— Work task —
Only the lines from the one containing "Identify features in" through the last line below belong in your copy; transcribe them exactly and omit any pictures.

--- Stored data Enclosed Below ---

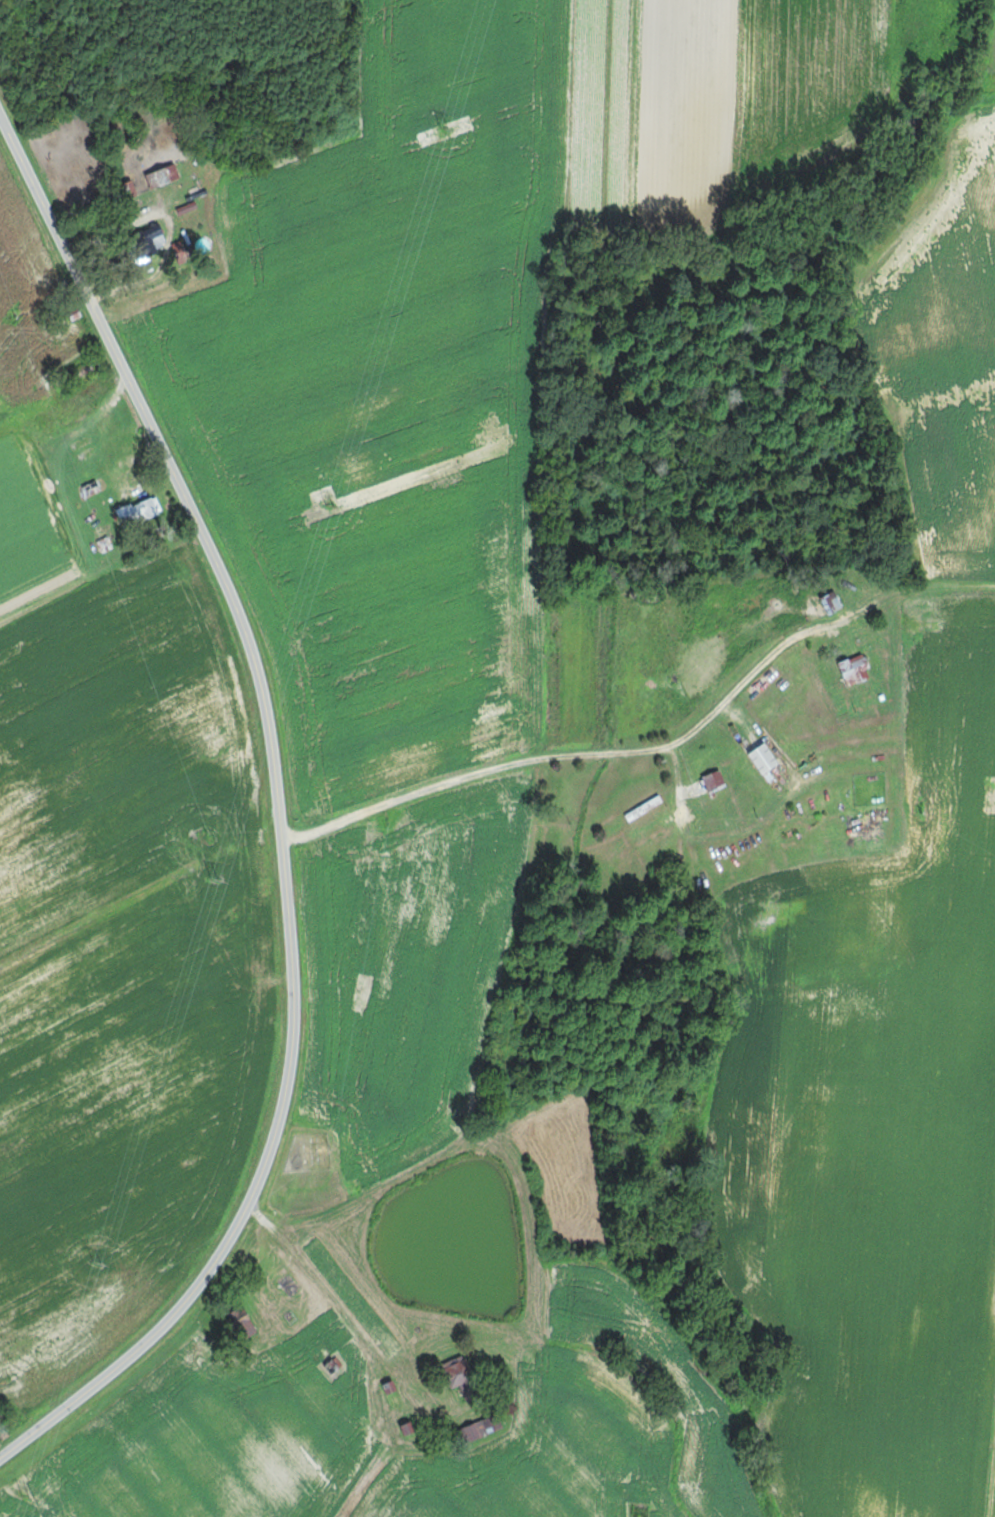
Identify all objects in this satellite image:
power tower: (447, 128)
building: (166, 175)
building: (154, 241)
building: (182, 251)
power tower: (330, 507)
building: (142, 511)
building: (768, 758)
road: (560, 760)
building: (717, 780)
road: (280, 814)
power tower: (216, 881)
power tower: (99, 1262)
road: (371, 1356)
building: (464, 1378)
building: (477, 1432)
power tower: (26, 1497)

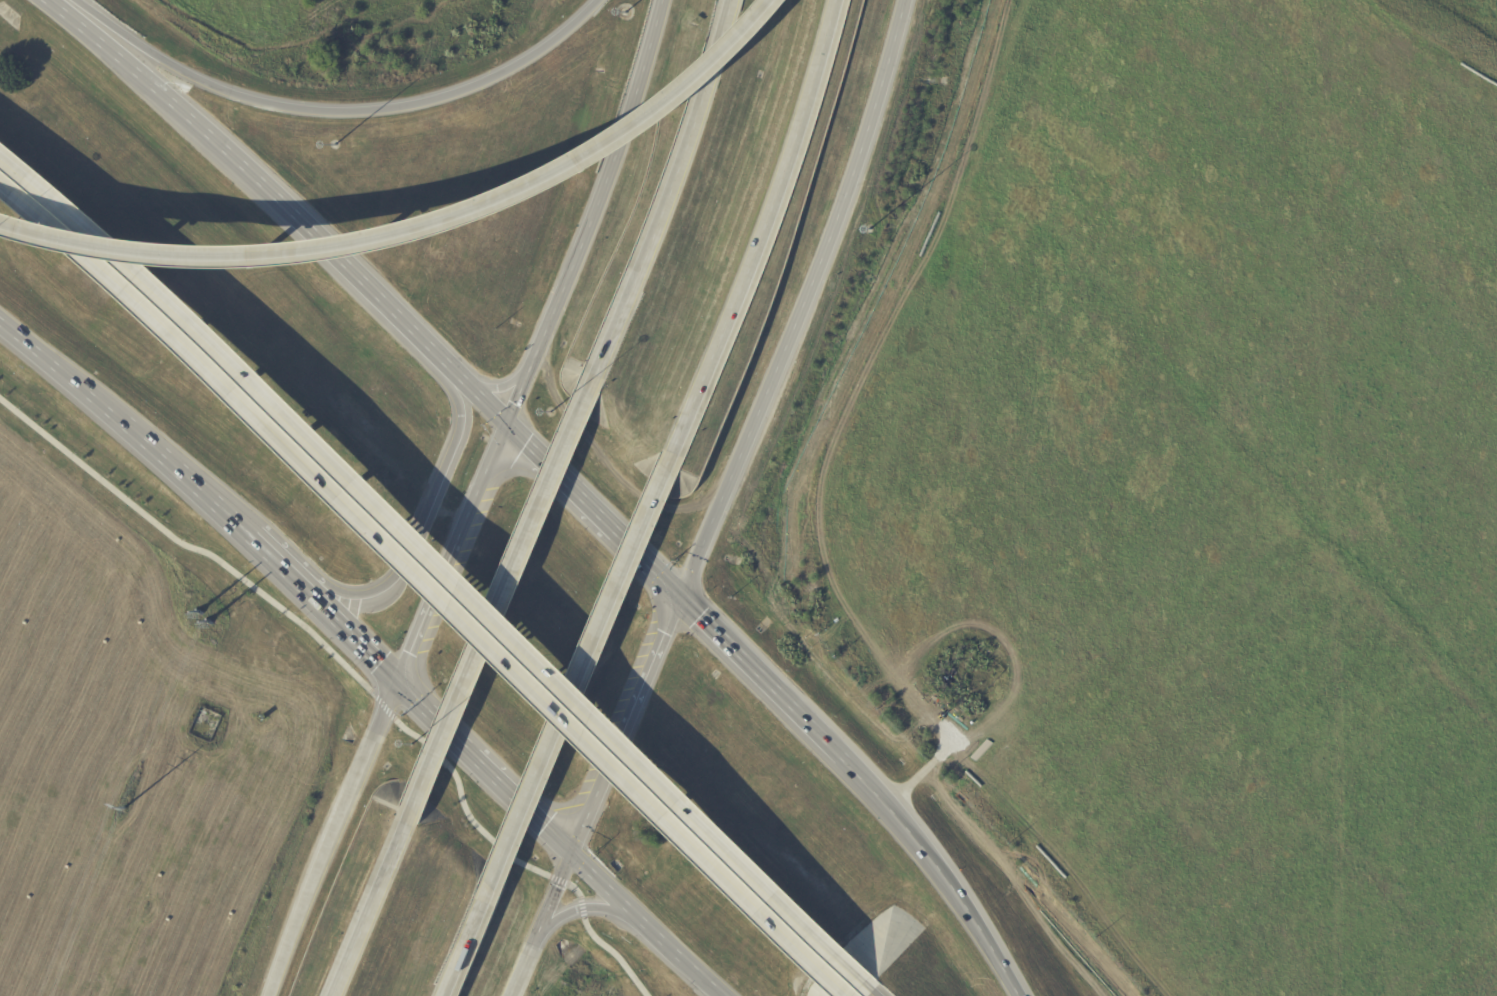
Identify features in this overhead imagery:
road: (52, 9)
road: (338, 111)
road: (181, 116)
road: (673, 191)
road: (592, 216)
road: (419, 229)
road: (759, 229)
road: (371, 295)
road: (806, 303)
road: (182, 311)
road: (175, 335)
road: (63, 369)
road: (501, 388)
road: (477, 398)
traffic signals: (505, 427)
road: (189, 479)
road: (560, 481)
road: (479, 487)
road: (420, 522)
road: (189, 548)
road: (276, 560)
road: (647, 567)
road: (503, 596)
traffic signals: (680, 599)
road: (426, 613)
power tower: (204, 618)
road: (348, 631)
road: (590, 659)
traffic signals: (398, 679)
road: (760, 679)
road: (385, 707)
road: (436, 717)
road: (625, 725)
road: (609, 732)
road: (591, 747)
road: (882, 801)
road: (522, 803)
road: (463, 805)
power tower: (124, 808)
road: (335, 836)
traffic signals: (571, 851)
road: (558, 881)
road: (575, 889)
road: (554, 892)
road: (627, 903)
road: (373, 905)
road: (581, 907)
road: (584, 908)
road: (973, 919)
road: (479, 928)
road: (615, 954)
road: (523, 965)
road: (705, 976)
road: (870, 989)

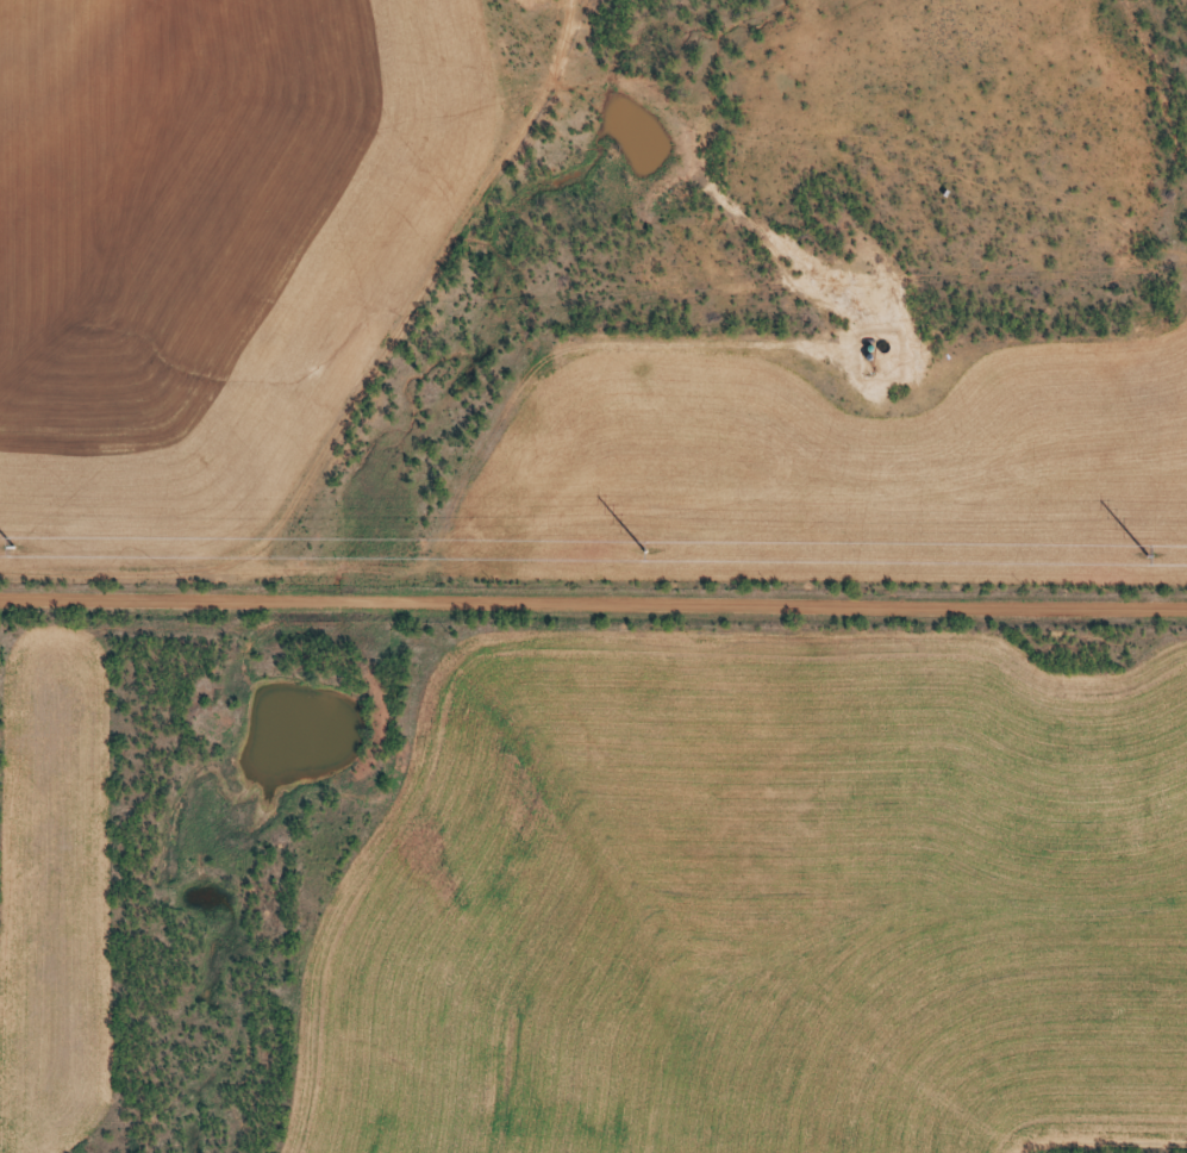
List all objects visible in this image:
power tower: (11, 547)
power tower: (644, 551)
power tower: (1147, 555)
road: (593, 593)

--- End of Enclosed Stored data ---

— Output —
Identify features in this overhead imagery:
road: (52, 9)
road: (338, 111)
road: (181, 116)
road: (673, 191)
road: (592, 216)
road: (419, 229)
road: (759, 229)
road: (371, 295)
road: (806, 303)
road: (182, 311)
road: (175, 335)
road: (63, 369)
road: (501, 388)
road: (477, 398)
traffic signals: (505, 427)
road: (189, 479)
road: (560, 481)
road: (479, 487)
road: (420, 522)
road: (189, 548)
road: (276, 560)
road: (647, 567)
road: (503, 596)
traffic signals: (680, 599)
road: (426, 613)
power tower: (204, 618)
road: (348, 631)
road: (590, 659)
traffic signals: (398, 679)
road: (760, 679)
road: (385, 707)
road: (436, 717)
road: (625, 725)
road: (609, 732)
road: (591, 747)
road: (882, 801)
road: (522, 803)
road: (463, 805)
power tower: (124, 808)
road: (335, 836)
traffic signals: (571, 851)
road: (558, 881)
road: (575, 889)
road: (554, 892)
road: (627, 903)
road: (373, 905)
road: (581, 907)
road: (584, 908)
road: (973, 919)
road: (479, 928)
road: (615, 954)
road: (523, 965)
road: (705, 976)
road: (870, 989)

List all objects visible in this image:
power tower: (11, 547)
power tower: (644, 551)
power tower: (1147, 555)
road: (593, 593)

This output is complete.